Whenever a line in the material below contains "scissors", copy that line.

§ Supplied records
━━━━━━━━━━━━━━━━
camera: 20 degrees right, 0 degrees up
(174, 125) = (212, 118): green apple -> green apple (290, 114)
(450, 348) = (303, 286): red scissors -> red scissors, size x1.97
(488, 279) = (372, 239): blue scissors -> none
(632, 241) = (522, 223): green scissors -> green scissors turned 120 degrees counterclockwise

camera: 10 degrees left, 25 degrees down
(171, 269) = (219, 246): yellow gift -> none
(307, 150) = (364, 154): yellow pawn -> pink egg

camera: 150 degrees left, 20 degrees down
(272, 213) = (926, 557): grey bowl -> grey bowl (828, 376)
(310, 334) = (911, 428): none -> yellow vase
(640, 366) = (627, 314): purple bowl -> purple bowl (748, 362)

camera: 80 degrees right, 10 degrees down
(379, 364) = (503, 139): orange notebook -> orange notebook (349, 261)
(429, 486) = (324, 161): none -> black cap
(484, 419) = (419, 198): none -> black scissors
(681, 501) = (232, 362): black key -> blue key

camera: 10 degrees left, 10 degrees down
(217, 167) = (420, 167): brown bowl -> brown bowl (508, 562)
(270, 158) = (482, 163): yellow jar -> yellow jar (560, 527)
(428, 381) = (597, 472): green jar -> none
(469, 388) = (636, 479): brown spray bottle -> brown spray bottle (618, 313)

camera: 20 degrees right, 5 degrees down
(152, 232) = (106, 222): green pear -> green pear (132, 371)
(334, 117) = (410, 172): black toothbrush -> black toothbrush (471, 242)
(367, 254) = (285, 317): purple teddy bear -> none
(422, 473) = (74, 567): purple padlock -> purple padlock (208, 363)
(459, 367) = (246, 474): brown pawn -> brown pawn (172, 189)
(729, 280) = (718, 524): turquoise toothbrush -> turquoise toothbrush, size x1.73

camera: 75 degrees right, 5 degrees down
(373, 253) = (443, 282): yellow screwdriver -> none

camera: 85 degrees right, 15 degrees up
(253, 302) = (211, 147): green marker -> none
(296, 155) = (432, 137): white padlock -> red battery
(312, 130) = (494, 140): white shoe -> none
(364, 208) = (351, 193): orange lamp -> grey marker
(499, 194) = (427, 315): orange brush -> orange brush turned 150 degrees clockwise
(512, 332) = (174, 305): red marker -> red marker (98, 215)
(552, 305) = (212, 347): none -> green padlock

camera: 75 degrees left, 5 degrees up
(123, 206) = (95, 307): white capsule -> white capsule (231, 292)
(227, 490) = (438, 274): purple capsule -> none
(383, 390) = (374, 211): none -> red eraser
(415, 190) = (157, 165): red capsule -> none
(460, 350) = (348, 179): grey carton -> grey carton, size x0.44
━━━━━━━━━━━━━━━━
§ Response box
(450, 348) = (303, 286): red scissors -> red scissors, size x1.97
(488, 279) = (372, 239): blue scissors -> none
(632, 241) = (522, 223): green scissors -> green scissors turned 120 degrees counterclockwise
(484, 419) = (419, 198): none -> black scissors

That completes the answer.